### EXERCISE
Below is some data. Retype exactly the lines starting at the one with "camera: 135 degrees right, 10 degrees up" and ending at the one with "turquoise cactus [479,74,585,218] -> none".

### AVAILABLE DATA
__________________________________________________

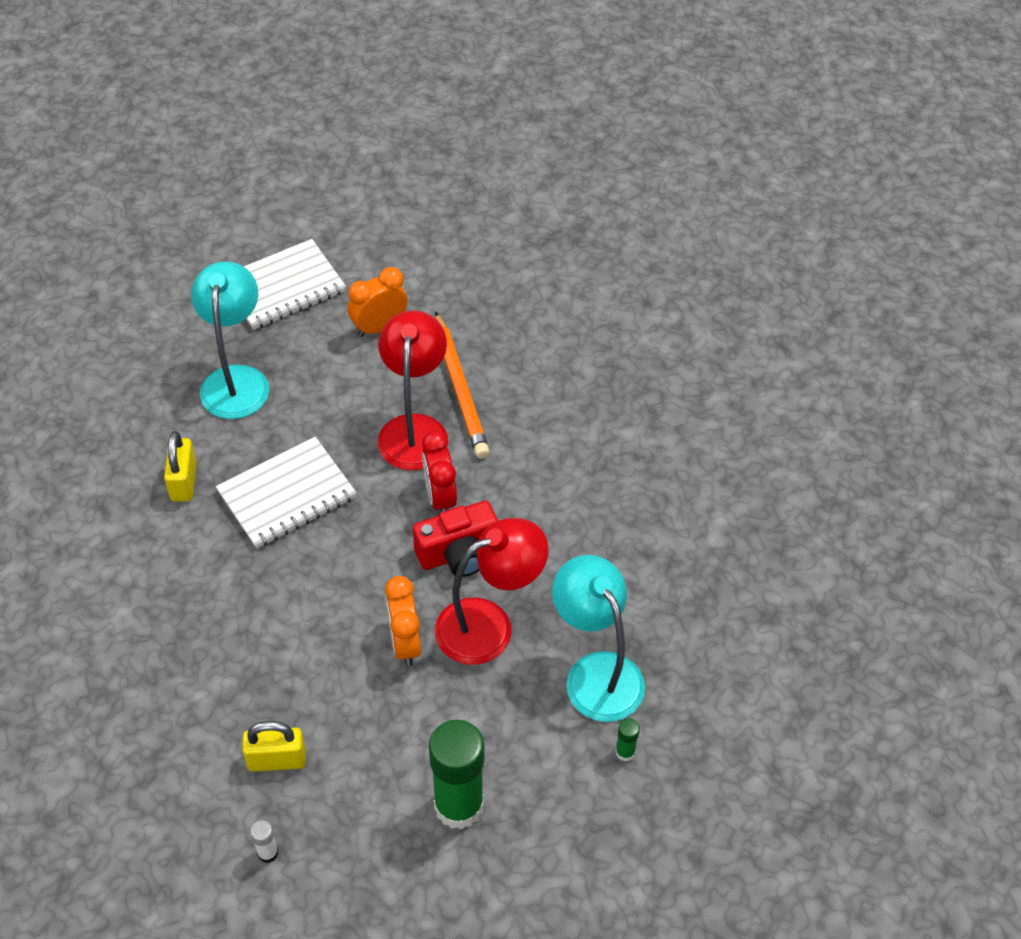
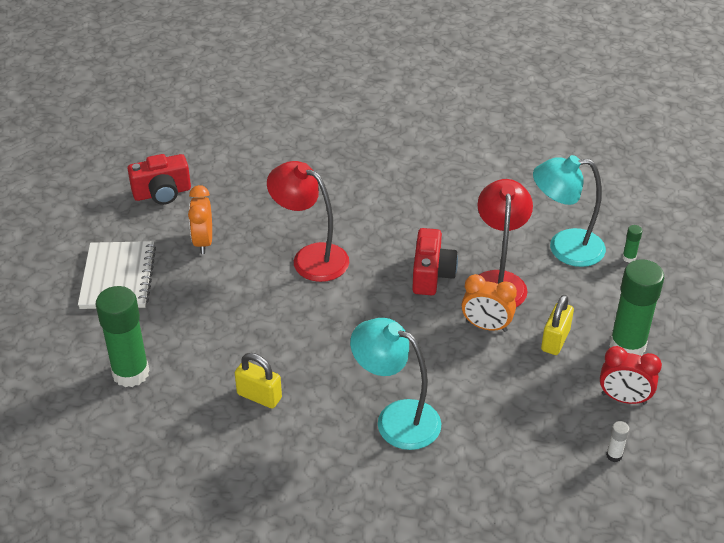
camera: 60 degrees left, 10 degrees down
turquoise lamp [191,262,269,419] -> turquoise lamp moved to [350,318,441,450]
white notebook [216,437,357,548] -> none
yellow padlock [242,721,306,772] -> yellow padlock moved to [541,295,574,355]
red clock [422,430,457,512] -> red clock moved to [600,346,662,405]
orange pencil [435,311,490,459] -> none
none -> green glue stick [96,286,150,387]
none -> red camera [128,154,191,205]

__________________________________________________

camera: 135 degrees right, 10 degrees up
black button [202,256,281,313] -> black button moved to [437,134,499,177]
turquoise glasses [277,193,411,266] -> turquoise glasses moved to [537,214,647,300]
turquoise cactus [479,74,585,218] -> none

__________________________________________________

### EXPECTED OUTPUT
camera: 135 degrees right, 10 degrees up
black button [202,256,281,313] -> black button moved to [437,134,499,177]
turquoise glasses [277,193,411,266] -> turquoise glasses moved to [537,214,647,300]
turquoise cactus [479,74,585,218] -> none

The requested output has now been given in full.